** Data extract follows **

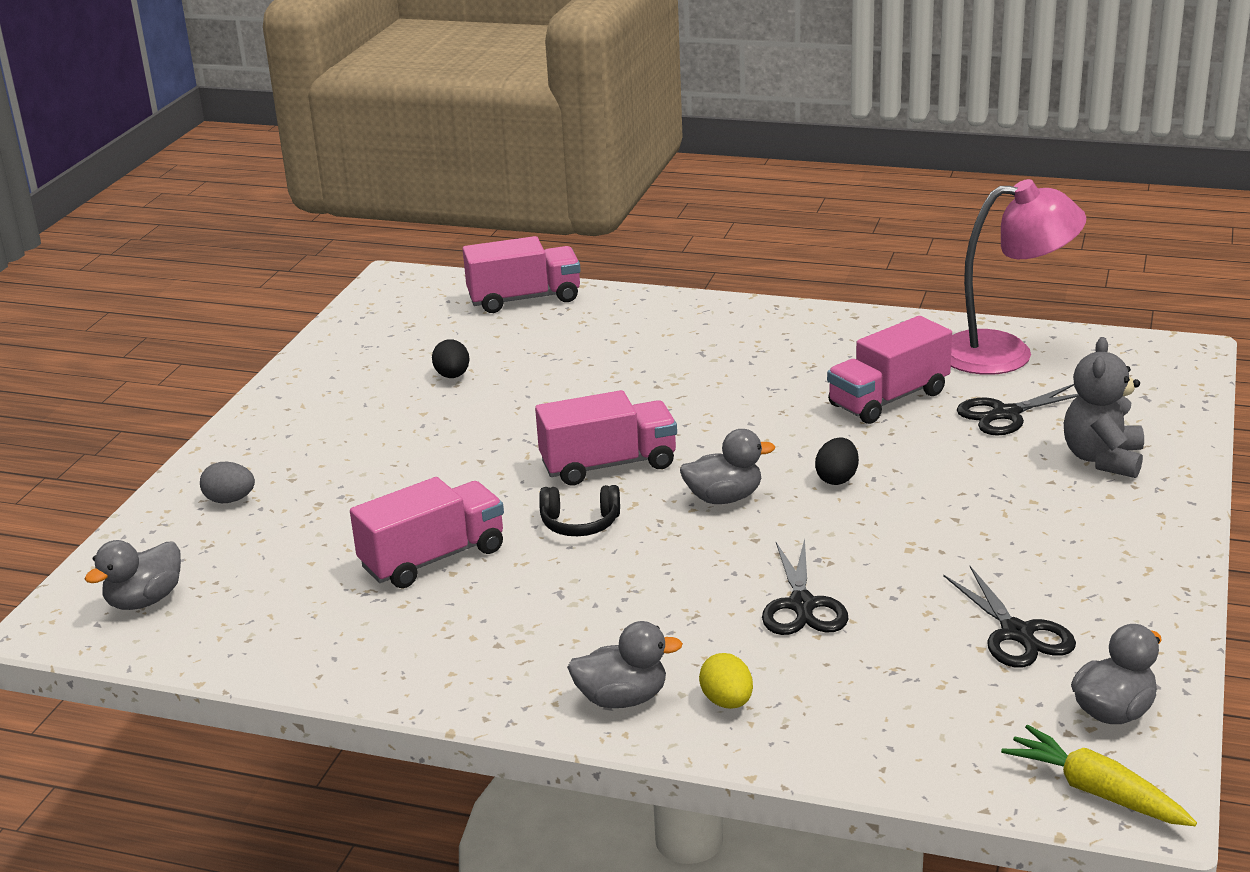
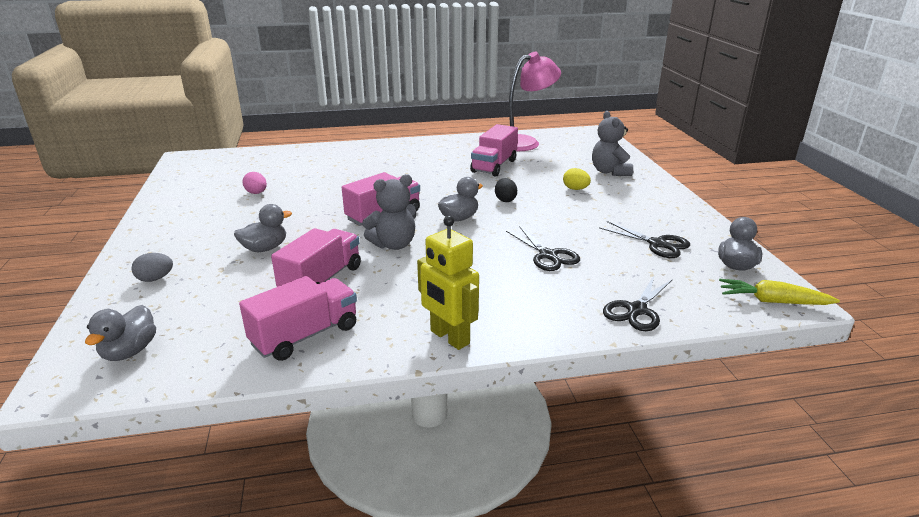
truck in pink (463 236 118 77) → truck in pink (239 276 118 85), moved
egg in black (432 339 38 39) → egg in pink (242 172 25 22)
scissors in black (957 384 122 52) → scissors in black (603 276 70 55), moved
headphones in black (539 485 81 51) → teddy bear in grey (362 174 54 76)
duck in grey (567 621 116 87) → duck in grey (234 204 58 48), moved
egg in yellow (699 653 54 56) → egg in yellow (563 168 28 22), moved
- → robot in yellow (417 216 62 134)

** End of Data extract **

The problem:
Repeat the lines above exactly, and keep every picture out.

Response area:
truck in pink (463 236 118 77) → truck in pink (239 276 118 85), moved
egg in black (432 339 38 39) → egg in pink (242 172 25 22)
scissors in black (957 384 122 52) → scissors in black (603 276 70 55), moved
headphones in black (539 485 81 51) → teddy bear in grey (362 174 54 76)
duck in grey (567 621 116 87) → duck in grey (234 204 58 48), moved
egg in yellow (699 653 54 56) → egg in yellow (563 168 28 22), moved
- → robot in yellow (417 216 62 134)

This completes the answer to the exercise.